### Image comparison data
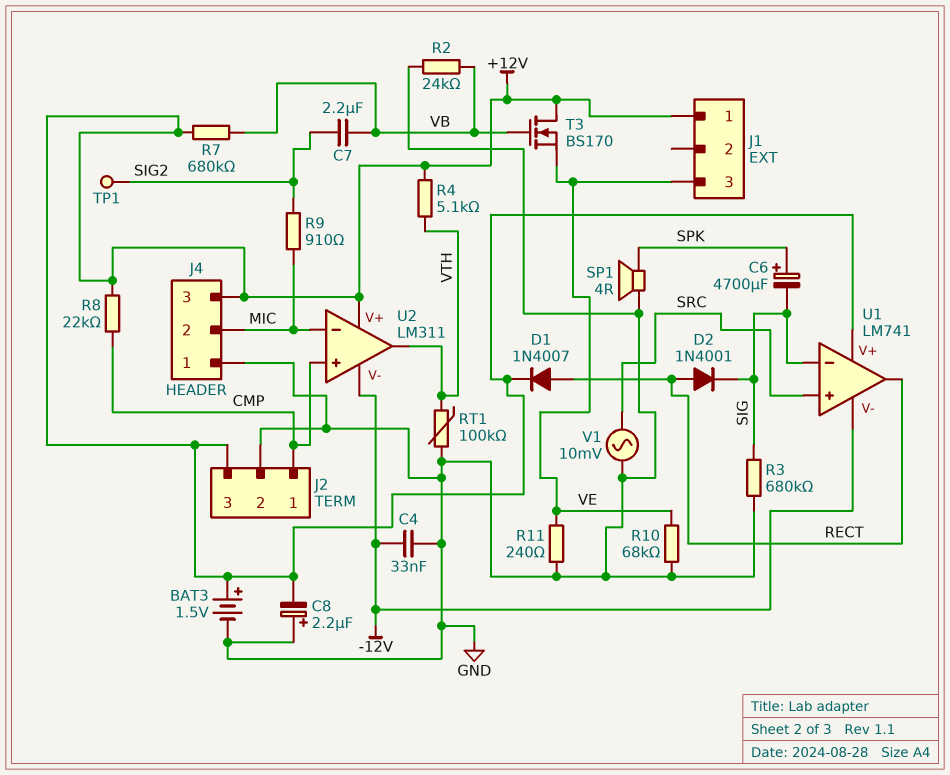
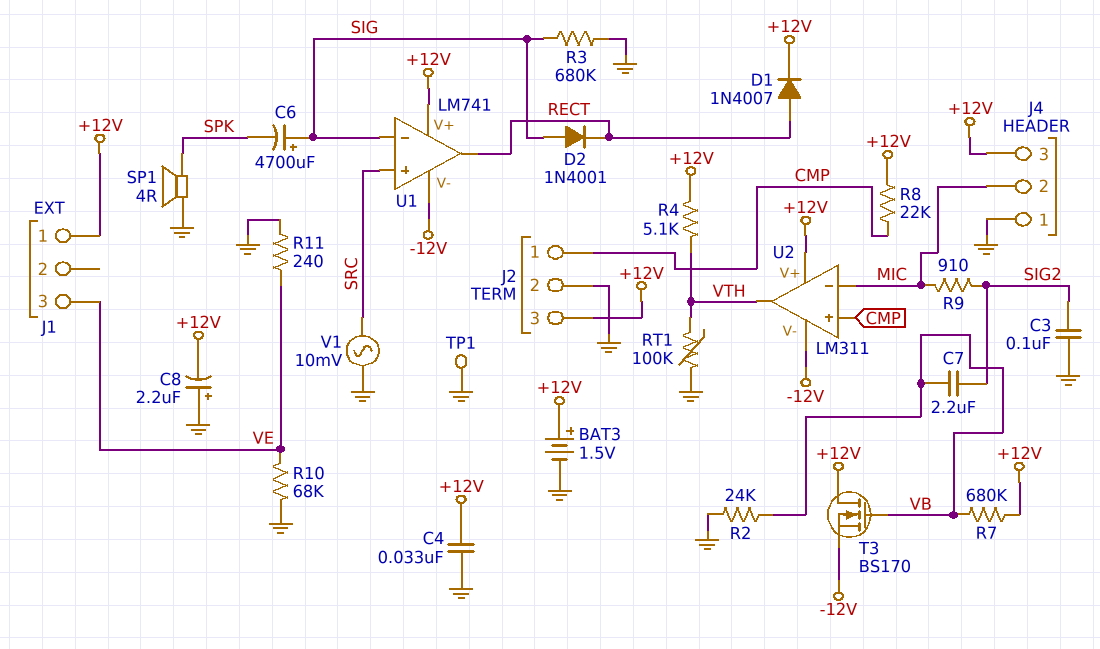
C3: none -> 100nF (GND, SIG2)
C4: 33nF (-12V, GND) -> 33nF (+12V, GND)
C6: 4700uF (plus SPK, minus SIG) -> 4700uF (plus SIG, minus SPK)
D2: diode 1N4001 (A RECT, K SIG) -> diode 1N4001 (A SIG, K RECT)
T3: NMOS BS170 (G VB, D +12V, S VE) -> NMOS BS170 (G VB, D +12V, S -12V)
TP1: test point (SIG2) -> test point (GND)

### Exercise directions
Print out every entry above without changing a word, and leave out the pictures.

### Answer space
C3: none -> 100nF (GND, SIG2)
C4: 33nF (-12V, GND) -> 33nF (+12V, GND)
C6: 4700uF (plus SPK, minus SIG) -> 4700uF (plus SIG, minus SPK)
D2: diode 1N4001 (A RECT, K SIG) -> diode 1N4001 (A SIG, K RECT)
T3: NMOS BS170 (G VB, D +12V, S VE) -> NMOS BS170 (G VB, D +12V, S -12V)
TP1: test point (SIG2) -> test point (GND)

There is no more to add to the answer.